Task description:
Return every line from the one with "golden gum eraser <307, 338, 346, 392>" through the one with "crimson compact camera", inclusive, exactly as it appears below.

Dataset records:
------------------------------------------------------------------------
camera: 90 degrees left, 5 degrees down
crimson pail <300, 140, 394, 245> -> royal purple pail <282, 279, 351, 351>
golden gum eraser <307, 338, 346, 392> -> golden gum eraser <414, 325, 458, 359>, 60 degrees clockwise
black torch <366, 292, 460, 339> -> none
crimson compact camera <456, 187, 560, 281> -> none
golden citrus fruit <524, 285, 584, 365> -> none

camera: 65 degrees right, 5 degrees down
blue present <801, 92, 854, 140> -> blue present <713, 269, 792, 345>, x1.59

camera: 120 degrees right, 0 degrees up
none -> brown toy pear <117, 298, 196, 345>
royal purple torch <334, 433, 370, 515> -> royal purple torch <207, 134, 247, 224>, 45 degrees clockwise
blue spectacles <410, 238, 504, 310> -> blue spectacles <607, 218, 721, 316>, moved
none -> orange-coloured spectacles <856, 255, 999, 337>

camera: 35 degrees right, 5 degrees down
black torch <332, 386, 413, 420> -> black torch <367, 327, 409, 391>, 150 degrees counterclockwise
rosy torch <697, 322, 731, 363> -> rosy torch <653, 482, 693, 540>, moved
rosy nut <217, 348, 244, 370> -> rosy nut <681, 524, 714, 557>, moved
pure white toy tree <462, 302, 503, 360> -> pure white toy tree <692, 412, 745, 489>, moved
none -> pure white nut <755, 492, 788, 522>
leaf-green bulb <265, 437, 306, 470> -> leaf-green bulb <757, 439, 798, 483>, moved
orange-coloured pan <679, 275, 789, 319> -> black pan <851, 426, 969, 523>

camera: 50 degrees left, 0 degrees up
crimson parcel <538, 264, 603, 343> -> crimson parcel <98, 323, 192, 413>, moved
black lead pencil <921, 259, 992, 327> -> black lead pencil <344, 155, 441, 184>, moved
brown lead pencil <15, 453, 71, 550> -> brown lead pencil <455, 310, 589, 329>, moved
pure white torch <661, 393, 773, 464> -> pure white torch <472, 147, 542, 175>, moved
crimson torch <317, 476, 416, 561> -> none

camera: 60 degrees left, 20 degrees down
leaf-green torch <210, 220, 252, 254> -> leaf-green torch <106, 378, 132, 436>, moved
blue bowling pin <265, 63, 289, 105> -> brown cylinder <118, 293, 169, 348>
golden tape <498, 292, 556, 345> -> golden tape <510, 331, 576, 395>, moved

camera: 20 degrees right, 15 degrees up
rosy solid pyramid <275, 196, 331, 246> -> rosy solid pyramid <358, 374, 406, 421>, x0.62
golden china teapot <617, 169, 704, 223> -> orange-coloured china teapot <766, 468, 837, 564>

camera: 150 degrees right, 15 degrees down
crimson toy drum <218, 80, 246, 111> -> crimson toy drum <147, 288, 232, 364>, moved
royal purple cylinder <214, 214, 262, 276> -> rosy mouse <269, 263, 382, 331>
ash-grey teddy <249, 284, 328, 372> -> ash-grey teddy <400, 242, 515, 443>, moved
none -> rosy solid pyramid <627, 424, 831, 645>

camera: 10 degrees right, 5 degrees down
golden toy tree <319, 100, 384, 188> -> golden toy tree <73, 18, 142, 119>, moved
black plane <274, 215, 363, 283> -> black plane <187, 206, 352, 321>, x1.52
------------------------------------------------------------------------
Exercise answer:
golden gum eraser <307, 338, 346, 392> -> golden gum eraser <414, 325, 458, 359>, 60 degrees clockwise
black torch <366, 292, 460, 339> -> none
crimson compact camera <456, 187, 560, 281> -> none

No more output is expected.